What the task asks -> Reproduce verbatim every line of the rows from the one containing "Yes, point (417, 195) is closer to viewer." through the last line of the rows, inclusive.

=====

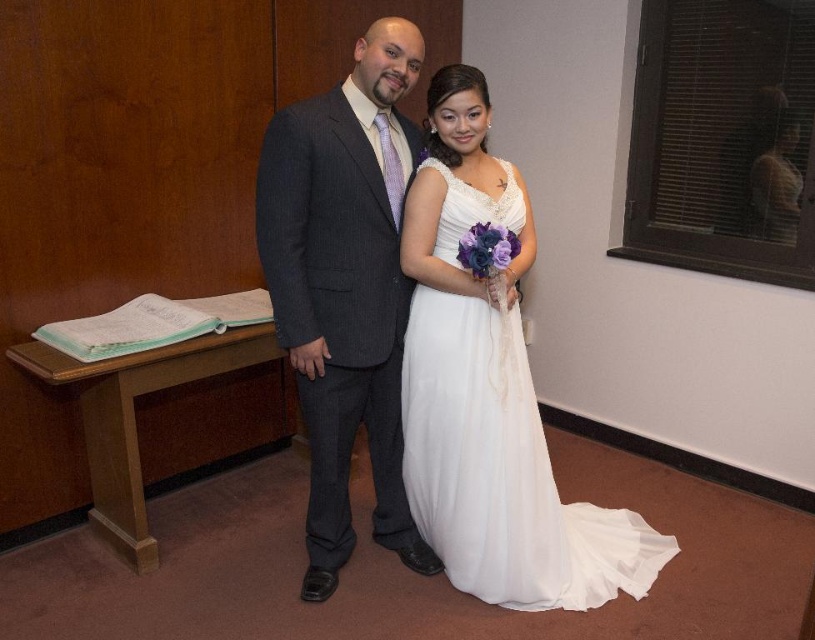
Looking at this image, can you confirm if white satin dress at center is positioned above dark gray pinstripe suit at center?

Incorrect, white satin dress at center is not positioned above dark gray pinstripe suit at center.

Does white satin dress at center have a greater height compared to dark gray pinstripe suit at center?

Correct, white satin dress at center is much taller as dark gray pinstripe suit at center.

Find the location of a particular element. This screenshot has height=640, width=815. white satin dress at center is located at coordinates (490, 392).

In order to click on white satin dress at center in this screenshot , I will do (490, 392).

Can you confirm if white satin dress at center is positioned to the right of white chiffon dress at center?

Incorrect, white satin dress at center is not on the right side of white chiffon dress at center.

Between white satin dress at center and white chiffon dress at center, which one appears on the left side from the viewer's perspective?

From the viewer's perspective, white satin dress at center appears more on the left side.

Does point (417, 195) come in front of point (527, 390)?

Yes, point (417, 195) is closer to viewer.

Where is `white satin dress at center`? white satin dress at center is located at coordinates (490, 392).

Who is more forward, (388, 538) or (544, 445)?

Point (544, 445)

What do you see at coordinates (346, 288) in the screenshot?
I see `dark gray pinstripe suit at center` at bounding box center [346, 288].

Find the location of a particular element. dark gray pinstripe suit at center is located at coordinates (346, 288).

=====

Solution ->
Yes, point (417, 195) is closer to viewer.

Where is `white satin dress at center`? white satin dress at center is located at coordinates (490, 392).

Who is more forward, (388, 538) or (544, 445)?

Point (544, 445)

What do you see at coordinates (346, 288) in the screenshot?
I see `dark gray pinstripe suit at center` at bounding box center [346, 288].

Find the location of a particular element. dark gray pinstripe suit at center is located at coordinates (346, 288).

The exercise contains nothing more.